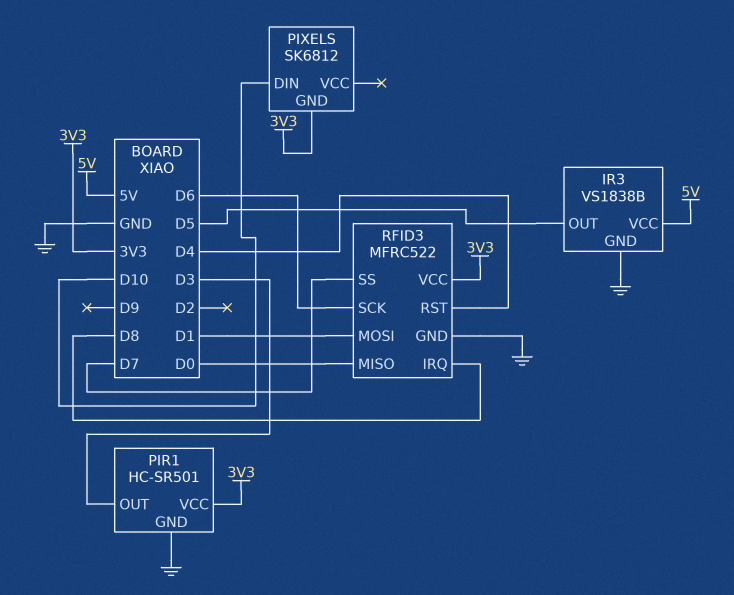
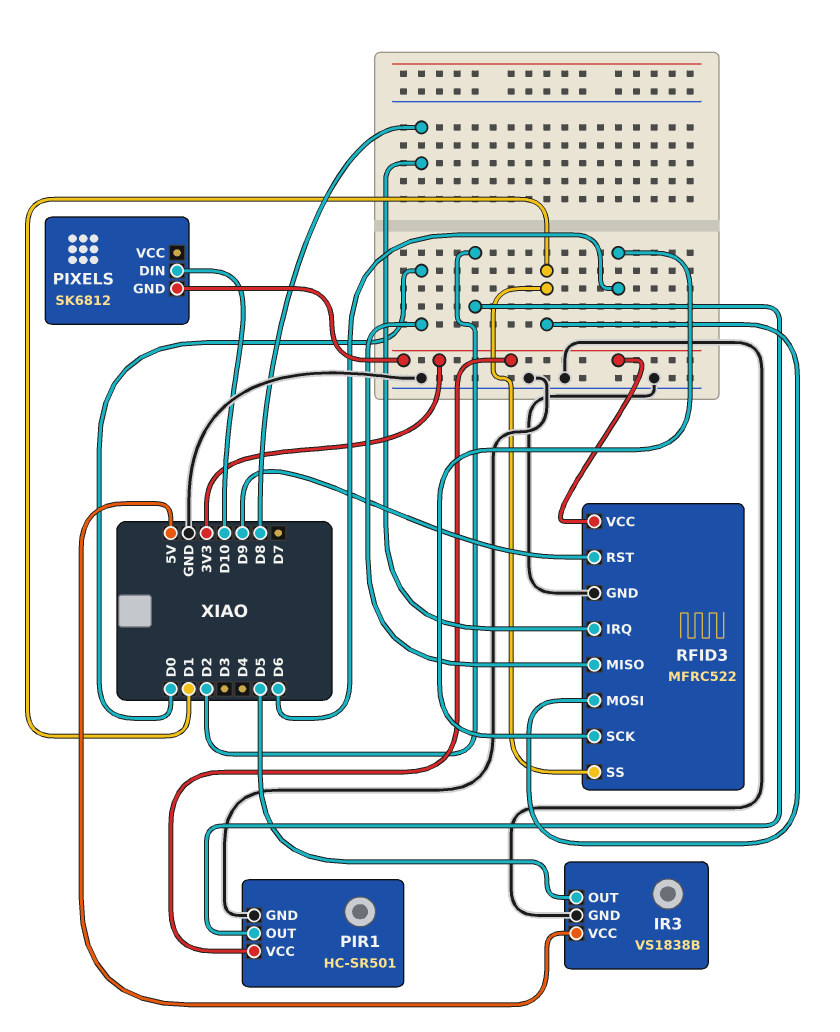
PIR1 pin OUT: D3 -> D2
RFID3 pin RST: D4 -> D9
RFID3 pin SS: D7 -> D1

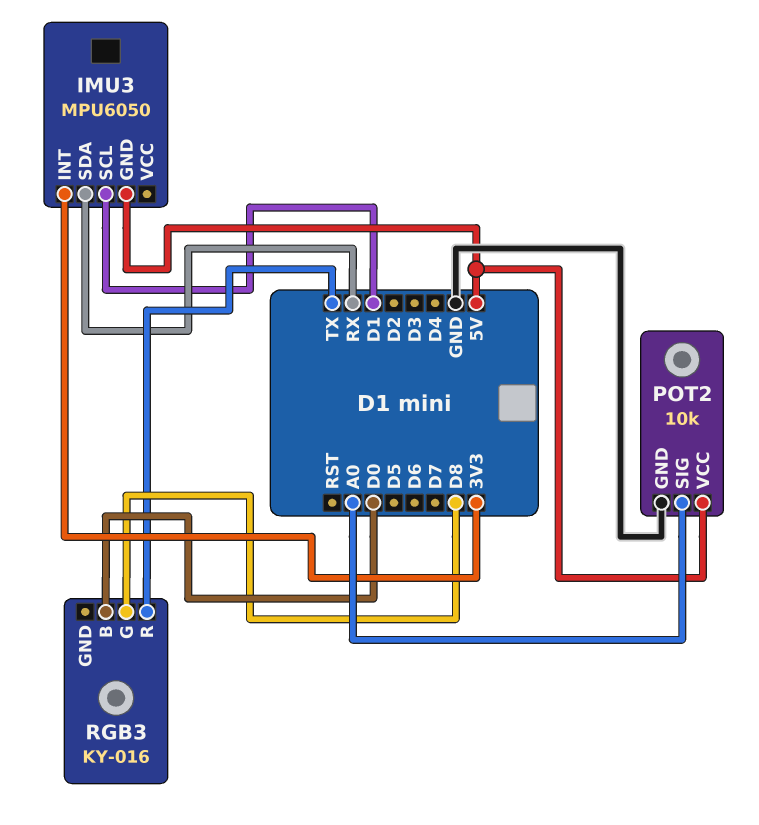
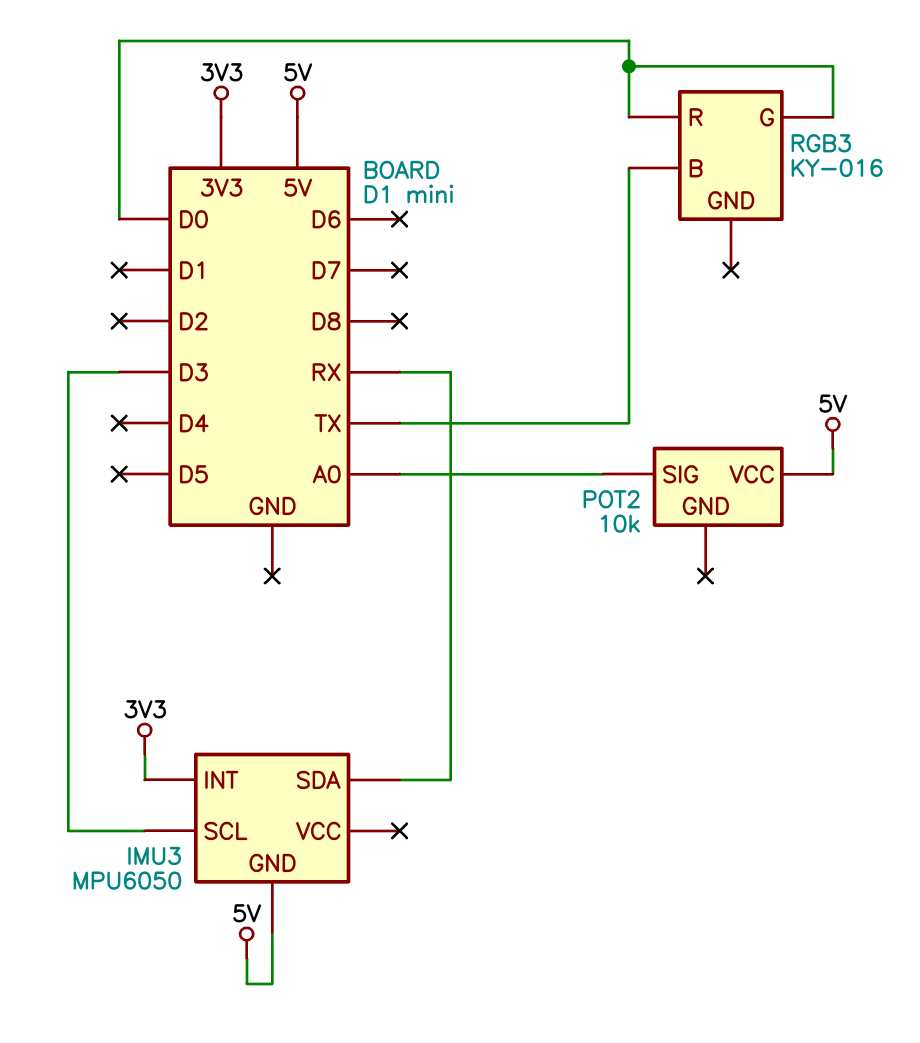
IMU3 pin SCL: D1 -> D3
POT2 pin GND: GND -> none
RGB3 pin B: D0 -> TX
RGB3 pin G: D8 -> D0
RGB3 pin R: TX -> D0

• **Assignment**
Having found the line with "POT2 pin GND: GND -> none", transcribe it and each line after it to the end of the entries, with no other lines.

• **Reply**
POT2 pin GND: GND -> none
RGB3 pin B: D0 -> TX
RGB3 pin G: D8 -> D0
RGB3 pin R: TX -> D0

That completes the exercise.